> _Exercise requirements_:
Once you find the line with "blue square: (271, 749)" in the data below, transcribe exactly each line from there to the line with "pink line: (417, 875) -> (499, 735), moved", inclusive, and nothing else. Drop the pictures.
─── The records
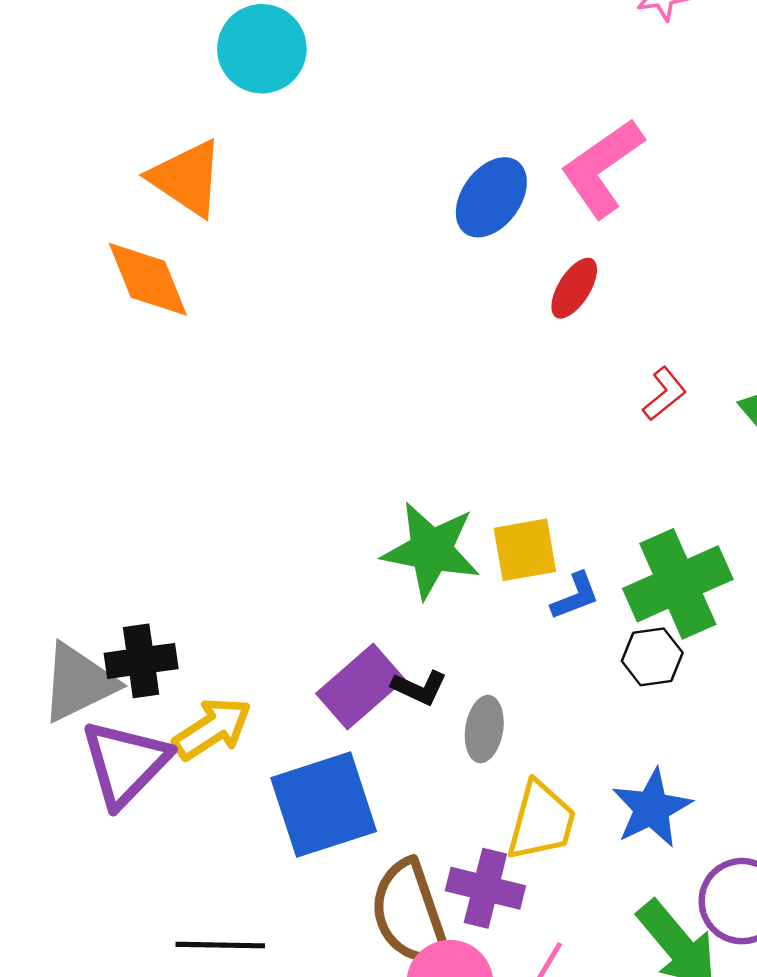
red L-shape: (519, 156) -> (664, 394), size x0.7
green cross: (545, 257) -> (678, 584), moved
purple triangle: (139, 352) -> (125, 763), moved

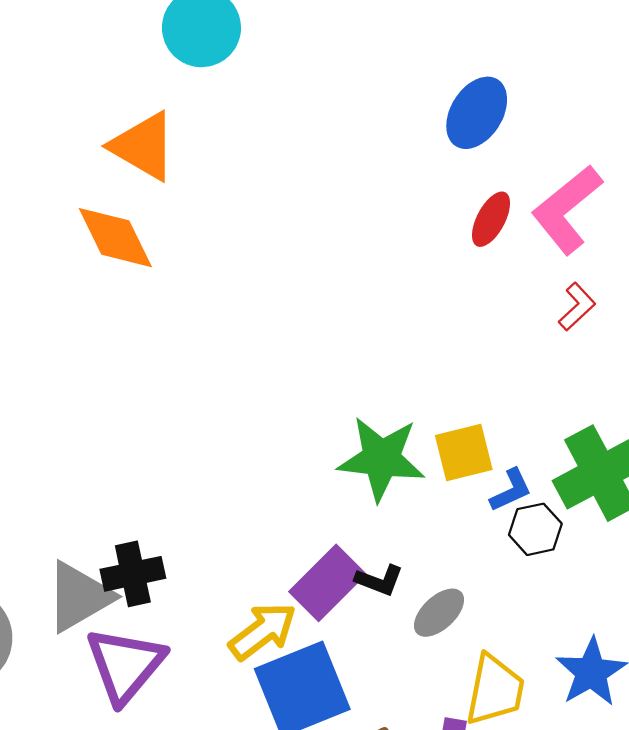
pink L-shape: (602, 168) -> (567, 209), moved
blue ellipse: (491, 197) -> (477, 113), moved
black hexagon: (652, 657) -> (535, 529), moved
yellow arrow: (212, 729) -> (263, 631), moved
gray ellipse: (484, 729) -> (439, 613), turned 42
──────
─── The records
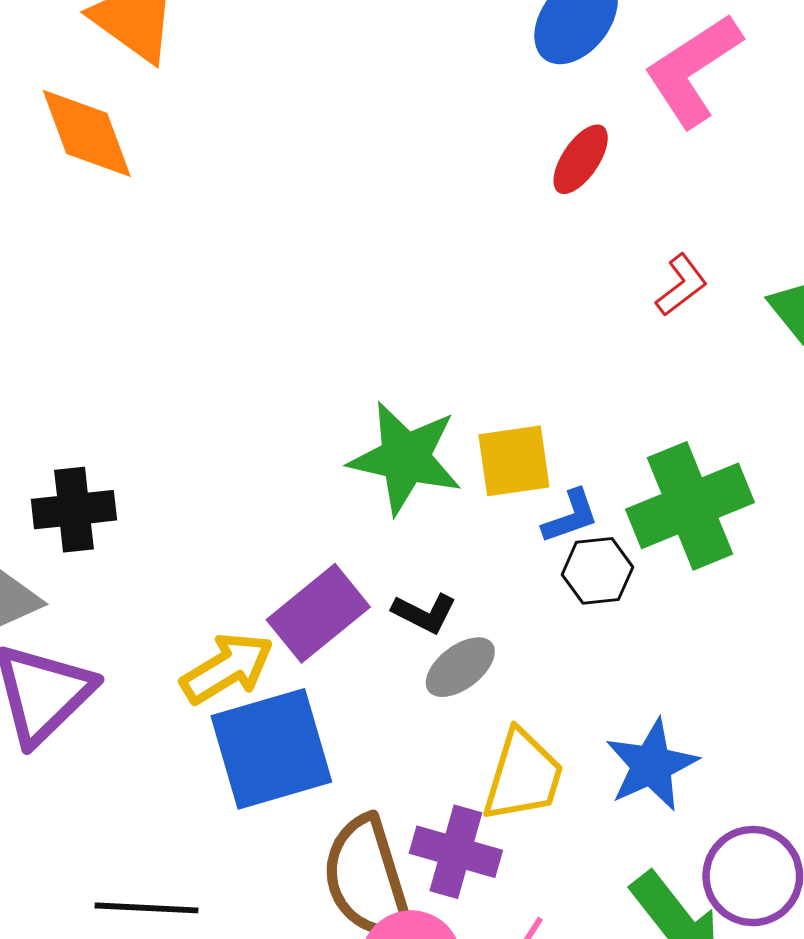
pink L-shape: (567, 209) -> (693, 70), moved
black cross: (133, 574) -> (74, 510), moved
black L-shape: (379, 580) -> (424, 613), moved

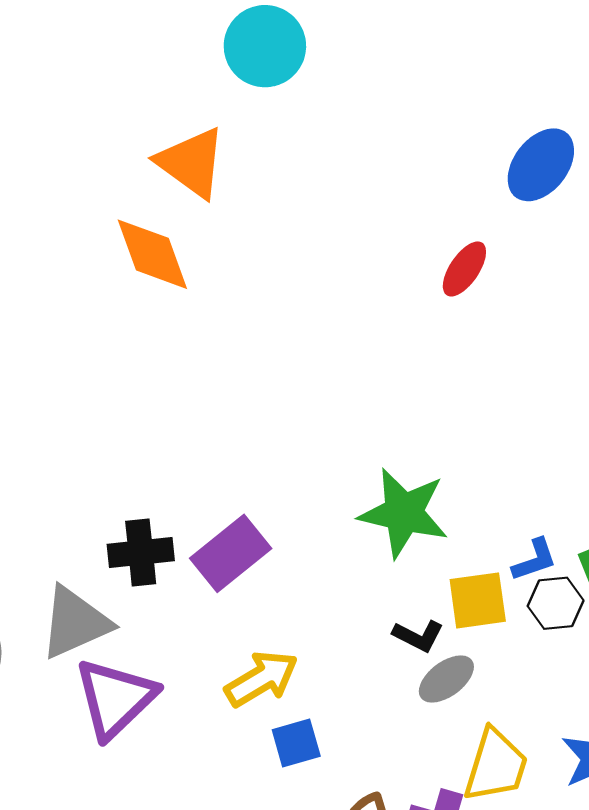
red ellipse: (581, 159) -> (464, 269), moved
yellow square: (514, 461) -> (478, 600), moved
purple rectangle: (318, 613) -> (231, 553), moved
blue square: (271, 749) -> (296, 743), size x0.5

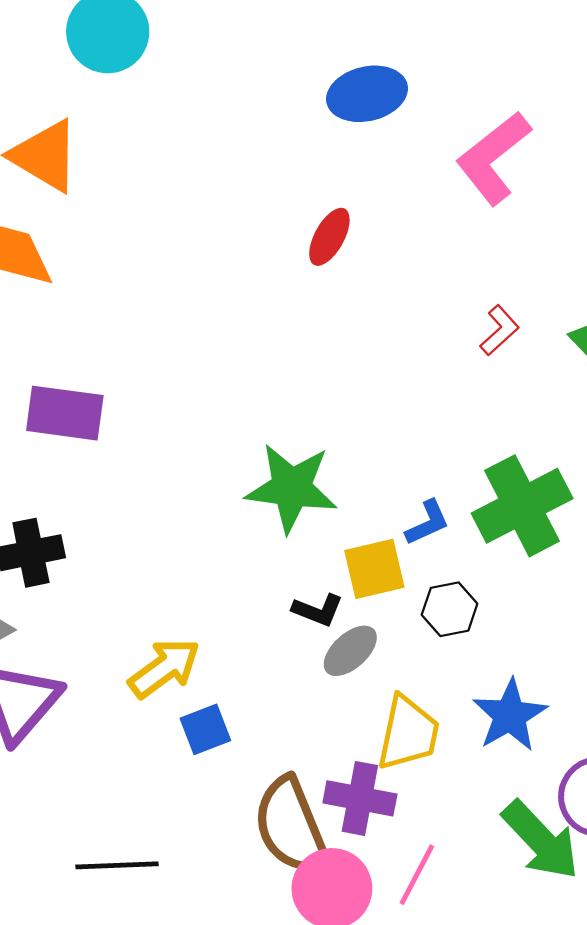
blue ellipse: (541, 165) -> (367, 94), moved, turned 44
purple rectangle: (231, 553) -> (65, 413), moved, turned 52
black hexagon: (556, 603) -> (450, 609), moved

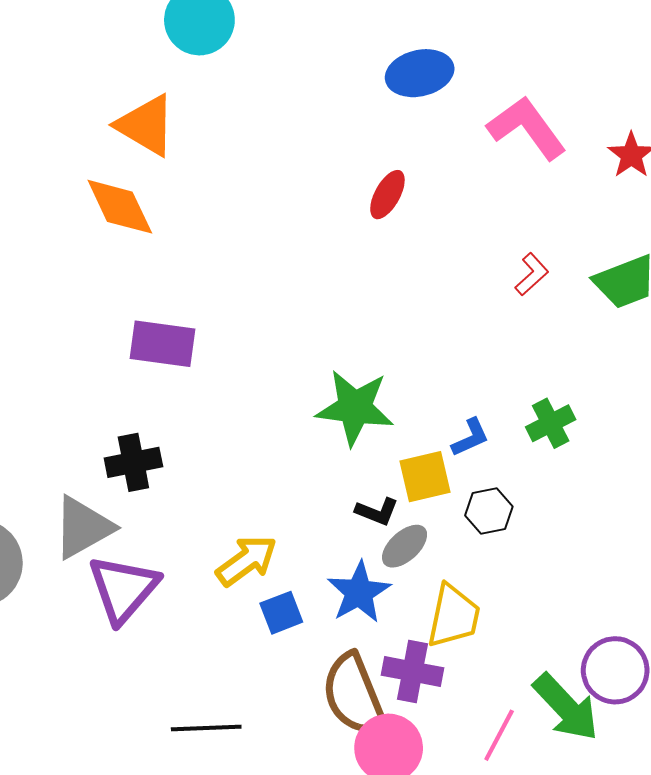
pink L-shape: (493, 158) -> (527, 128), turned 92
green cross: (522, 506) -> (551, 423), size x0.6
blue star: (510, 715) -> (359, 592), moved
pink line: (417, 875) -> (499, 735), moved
──────
> _Written response_:
blue square: (271, 749) -> (296, 743), size x0.5

blue ellipse: (541, 165) -> (367, 94), moved, turned 44
purple rectangle: (231, 553) -> (65, 413), moved, turned 52
black hexagon: (556, 603) -> (450, 609), moved

pink L-shape: (493, 158) -> (527, 128), turned 92
green cross: (522, 506) -> (551, 423), size x0.6
blue star: (510, 715) -> (359, 592), moved
pink line: (417, 875) -> (499, 735), moved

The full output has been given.